■ ACTIVITY ■
In the entries that follow, find the line containing "none -> white brick B9:D9 level 1" and the line containing "none -> tan brick A2 level 3", then retype exactly the lines from the first through the second, pictures excluded.

■ RECORDS ■
.....

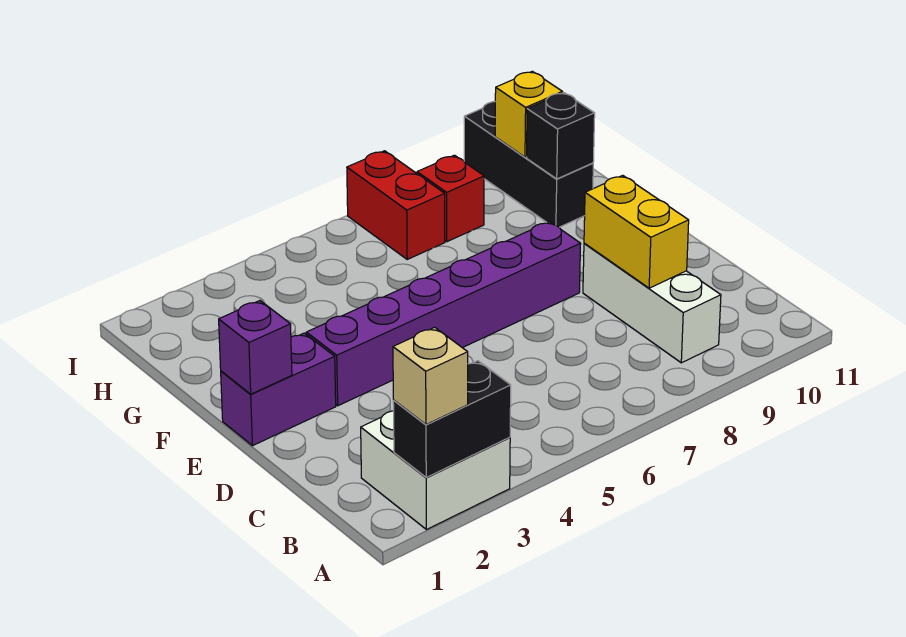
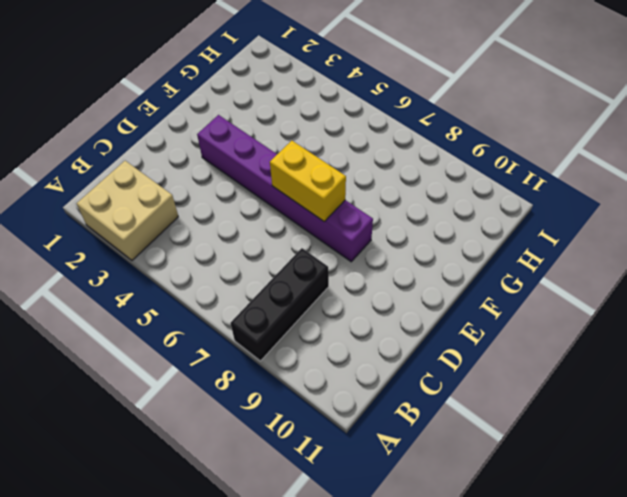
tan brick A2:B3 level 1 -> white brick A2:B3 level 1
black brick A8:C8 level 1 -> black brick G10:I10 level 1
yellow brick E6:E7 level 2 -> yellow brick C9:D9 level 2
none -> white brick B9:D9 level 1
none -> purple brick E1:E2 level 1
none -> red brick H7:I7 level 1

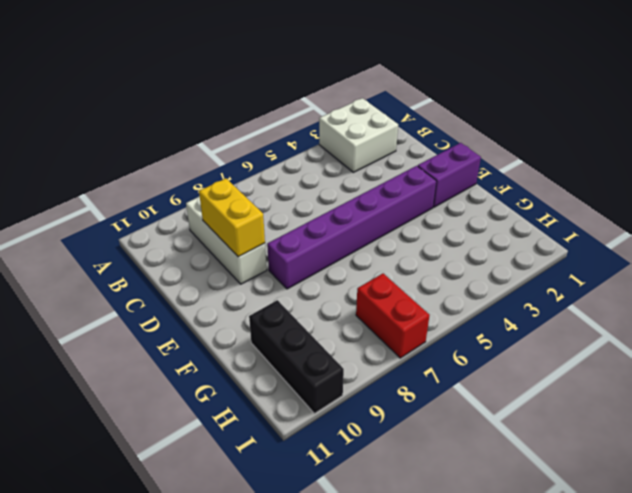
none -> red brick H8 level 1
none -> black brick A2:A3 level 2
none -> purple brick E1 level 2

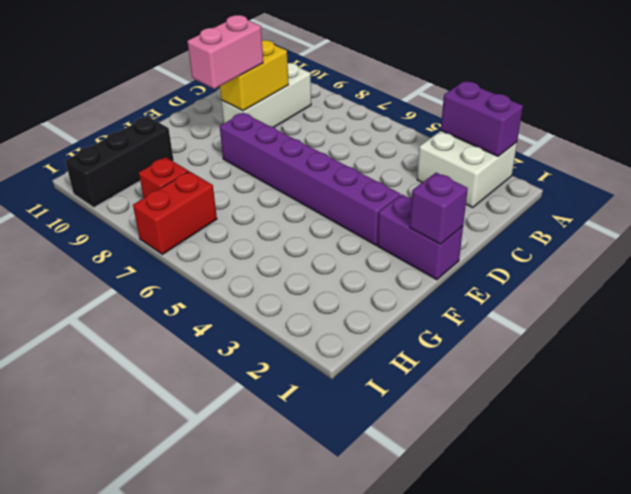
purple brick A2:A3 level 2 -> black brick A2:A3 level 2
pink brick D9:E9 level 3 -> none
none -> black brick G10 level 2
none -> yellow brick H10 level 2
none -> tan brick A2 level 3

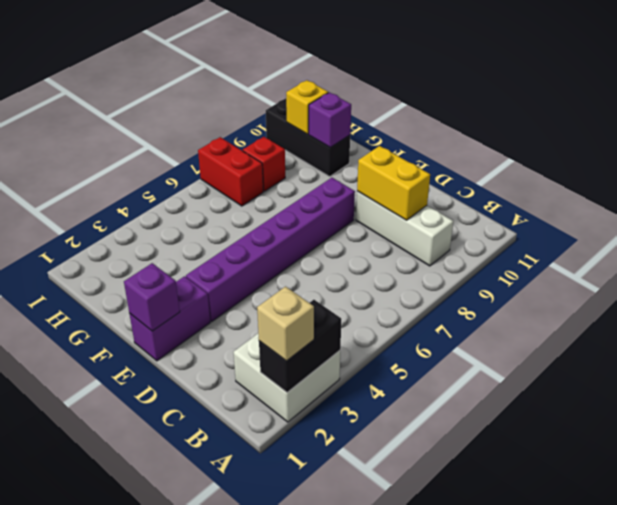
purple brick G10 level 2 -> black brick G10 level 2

.....

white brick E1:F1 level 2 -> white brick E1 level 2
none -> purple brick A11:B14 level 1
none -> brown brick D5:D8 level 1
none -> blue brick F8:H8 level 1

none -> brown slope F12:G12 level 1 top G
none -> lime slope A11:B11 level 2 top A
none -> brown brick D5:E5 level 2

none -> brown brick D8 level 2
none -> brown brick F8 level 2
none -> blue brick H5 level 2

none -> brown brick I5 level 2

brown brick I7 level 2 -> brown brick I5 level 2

.....

■ ANSWER ■
none -> white brick B9:D9 level 1
none -> purple brick E1:E2 level 1
none -> red brick H7:I7 level 1

none -> red brick H8 level 1
none -> black brick A2:A3 level 2
none -> purple brick E1 level 2

purple brick A2:A3 level 2 -> black brick A2:A3 level 2
pink brick D9:E9 level 3 -> none
none -> black brick G10 level 2
none -> yellow brick H10 level 2
none -> tan brick A2 level 3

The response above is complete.